**Data records:**
:::::

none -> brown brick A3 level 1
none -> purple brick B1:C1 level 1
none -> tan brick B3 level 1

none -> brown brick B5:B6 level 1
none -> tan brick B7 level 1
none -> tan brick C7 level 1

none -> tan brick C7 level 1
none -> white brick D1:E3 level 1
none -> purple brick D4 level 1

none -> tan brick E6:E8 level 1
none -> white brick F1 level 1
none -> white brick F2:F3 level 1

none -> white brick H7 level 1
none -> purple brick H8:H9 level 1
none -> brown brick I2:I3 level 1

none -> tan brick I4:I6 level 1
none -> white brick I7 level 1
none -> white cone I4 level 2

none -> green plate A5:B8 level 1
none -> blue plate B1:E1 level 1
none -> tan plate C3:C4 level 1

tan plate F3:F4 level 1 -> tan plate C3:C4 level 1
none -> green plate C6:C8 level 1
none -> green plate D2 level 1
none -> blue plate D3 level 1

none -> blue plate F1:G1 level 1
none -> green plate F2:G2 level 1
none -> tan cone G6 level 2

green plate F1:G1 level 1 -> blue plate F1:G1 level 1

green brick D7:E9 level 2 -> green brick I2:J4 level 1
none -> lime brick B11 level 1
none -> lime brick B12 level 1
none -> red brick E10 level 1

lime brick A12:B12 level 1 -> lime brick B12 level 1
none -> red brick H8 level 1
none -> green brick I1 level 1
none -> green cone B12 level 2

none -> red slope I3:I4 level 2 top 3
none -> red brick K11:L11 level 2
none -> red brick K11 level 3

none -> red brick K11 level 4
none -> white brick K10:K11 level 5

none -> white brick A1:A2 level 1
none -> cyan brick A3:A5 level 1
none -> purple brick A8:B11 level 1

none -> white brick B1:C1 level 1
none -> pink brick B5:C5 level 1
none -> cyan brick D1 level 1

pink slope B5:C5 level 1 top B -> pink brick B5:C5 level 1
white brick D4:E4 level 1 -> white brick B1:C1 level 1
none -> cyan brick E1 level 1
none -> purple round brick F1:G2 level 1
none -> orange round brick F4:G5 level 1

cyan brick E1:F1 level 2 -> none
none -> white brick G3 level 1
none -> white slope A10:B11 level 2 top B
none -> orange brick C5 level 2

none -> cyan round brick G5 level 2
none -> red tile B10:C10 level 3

:::::

Take the line that contains "none -> purple brick H8:H9 level 1" and every line after it to the end of the entries above, and reproduce them exactly.

**Response to the task:**
none -> purple brick H8:H9 level 1
none -> brown brick I2:I3 level 1

none -> tan brick I4:I6 level 1
none -> white brick I7 level 1
none -> white cone I4 level 2

none -> green plate A5:B8 level 1
none -> blue plate B1:E1 level 1
none -> tan plate C3:C4 level 1

tan plate F3:F4 level 1 -> tan plate C3:C4 level 1
none -> green plate C6:C8 level 1
none -> green plate D2 level 1
none -> blue plate D3 level 1

none -> blue plate F1:G1 level 1
none -> green plate F2:G2 level 1
none -> tan cone G6 level 2

green plate F1:G1 level 1 -> blue plate F1:G1 level 1

green brick D7:E9 level 2 -> green brick I2:J4 level 1
none -> lime brick B11 level 1
none -> lime brick B12 level 1
none -> red brick E10 level 1

lime brick A12:B12 level 1 -> lime brick B12 level 1
none -> red brick H8 level 1
none -> green brick I1 level 1
none -> green cone B12 level 2

none -> red slope I3:I4 level 2 top 3
none -> red brick K11:L11 level 2
none -> red brick K11 level 3

none -> red brick K11 level 4
none -> white brick K10:K11 level 5

none -> white brick A1:A2 level 1
none -> cyan brick A3:A5 level 1
none -> purple brick A8:B11 level 1

none -> white brick B1:C1 level 1
none -> pink brick B5:C5 level 1
none -> cyan brick D1 level 1

pink slope B5:C5 level 1 top B -> pink brick B5:C5 level 1
white brick D4:E4 level 1 -> white brick B1:C1 level 1
none -> cyan brick E1 level 1
none -> purple round brick F1:G2 level 1
none -> orange round brick F4:G5 level 1

cyan brick E1:F1 level 2 -> none
none -> white brick G3 level 1
none -> white slope A10:B11 level 2 top B
none -> orange brick C5 level 2

none -> cyan round brick G5 level 2
none -> red tile B10:C10 level 3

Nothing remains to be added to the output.